SUPPLIED ENTRIES section start

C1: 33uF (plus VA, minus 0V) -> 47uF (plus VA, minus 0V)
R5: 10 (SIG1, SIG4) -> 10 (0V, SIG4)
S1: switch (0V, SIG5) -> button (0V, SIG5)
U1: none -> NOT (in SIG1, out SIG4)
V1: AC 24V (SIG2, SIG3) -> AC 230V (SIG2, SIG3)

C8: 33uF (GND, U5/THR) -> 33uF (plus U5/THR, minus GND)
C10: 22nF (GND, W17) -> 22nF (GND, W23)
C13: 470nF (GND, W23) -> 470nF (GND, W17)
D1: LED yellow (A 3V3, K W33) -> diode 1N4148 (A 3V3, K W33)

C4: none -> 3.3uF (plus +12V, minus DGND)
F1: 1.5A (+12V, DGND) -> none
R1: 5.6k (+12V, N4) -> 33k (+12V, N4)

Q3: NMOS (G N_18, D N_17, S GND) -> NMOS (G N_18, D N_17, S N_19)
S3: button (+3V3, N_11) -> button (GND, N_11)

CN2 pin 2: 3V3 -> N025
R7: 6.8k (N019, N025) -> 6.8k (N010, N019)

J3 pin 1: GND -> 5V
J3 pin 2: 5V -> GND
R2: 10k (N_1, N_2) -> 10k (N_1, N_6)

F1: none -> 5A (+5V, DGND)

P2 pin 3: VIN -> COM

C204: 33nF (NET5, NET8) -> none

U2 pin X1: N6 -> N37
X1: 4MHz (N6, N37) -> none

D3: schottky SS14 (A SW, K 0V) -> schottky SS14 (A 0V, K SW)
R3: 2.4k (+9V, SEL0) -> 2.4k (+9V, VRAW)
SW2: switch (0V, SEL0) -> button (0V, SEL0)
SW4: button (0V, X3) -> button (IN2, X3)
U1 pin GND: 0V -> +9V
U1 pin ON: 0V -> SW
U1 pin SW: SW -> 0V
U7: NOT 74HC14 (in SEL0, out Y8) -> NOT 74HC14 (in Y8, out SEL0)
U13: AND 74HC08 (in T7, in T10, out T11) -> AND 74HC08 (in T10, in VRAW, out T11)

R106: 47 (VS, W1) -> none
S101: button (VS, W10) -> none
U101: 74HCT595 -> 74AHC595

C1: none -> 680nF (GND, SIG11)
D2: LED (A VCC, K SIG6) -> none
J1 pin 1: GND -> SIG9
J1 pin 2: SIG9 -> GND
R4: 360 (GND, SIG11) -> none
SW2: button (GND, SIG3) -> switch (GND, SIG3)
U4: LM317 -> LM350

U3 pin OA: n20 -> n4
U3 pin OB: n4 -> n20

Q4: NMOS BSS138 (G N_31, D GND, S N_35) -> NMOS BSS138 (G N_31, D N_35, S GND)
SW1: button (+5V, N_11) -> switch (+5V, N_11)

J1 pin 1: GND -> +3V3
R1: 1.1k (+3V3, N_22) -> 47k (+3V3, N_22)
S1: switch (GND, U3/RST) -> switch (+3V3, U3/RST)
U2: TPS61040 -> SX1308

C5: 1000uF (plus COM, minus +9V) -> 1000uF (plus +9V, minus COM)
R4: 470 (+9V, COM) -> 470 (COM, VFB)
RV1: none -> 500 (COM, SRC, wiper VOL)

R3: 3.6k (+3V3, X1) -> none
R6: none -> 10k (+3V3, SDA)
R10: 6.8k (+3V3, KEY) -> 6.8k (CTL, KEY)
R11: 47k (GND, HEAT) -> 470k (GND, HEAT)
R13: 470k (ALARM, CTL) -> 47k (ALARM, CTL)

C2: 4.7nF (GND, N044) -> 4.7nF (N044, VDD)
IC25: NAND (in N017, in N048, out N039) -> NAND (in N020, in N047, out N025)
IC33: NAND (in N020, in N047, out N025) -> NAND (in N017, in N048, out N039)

SUPPLIED ENTRIES section end

=== EXERCISE REQUIREMENTS ===
A verbatim transcription is needed of the lines above, starting at the line with "Q4: NMOS BSS138" and ending at the line with "R4: 470 (+9V, COM) -> 470 (COM, VFB)", both included, and of nothing else.

=== EXERCISE OUTPUT ===
Q4: NMOS BSS138 (G N_31, D GND, S N_35) -> NMOS BSS138 (G N_31, D N_35, S GND)
SW1: button (+5V, N_11) -> switch (+5V, N_11)

J1 pin 1: GND -> +3V3
R1: 1.1k (+3V3, N_22) -> 47k (+3V3, N_22)
S1: switch (GND, U3/RST) -> switch (+3V3, U3/RST)
U2: TPS61040 -> SX1308

C5: 1000uF (plus COM, minus +9V) -> 1000uF (plus +9V, minus COM)
R4: 470 (+9V, COM) -> 470 (COM, VFB)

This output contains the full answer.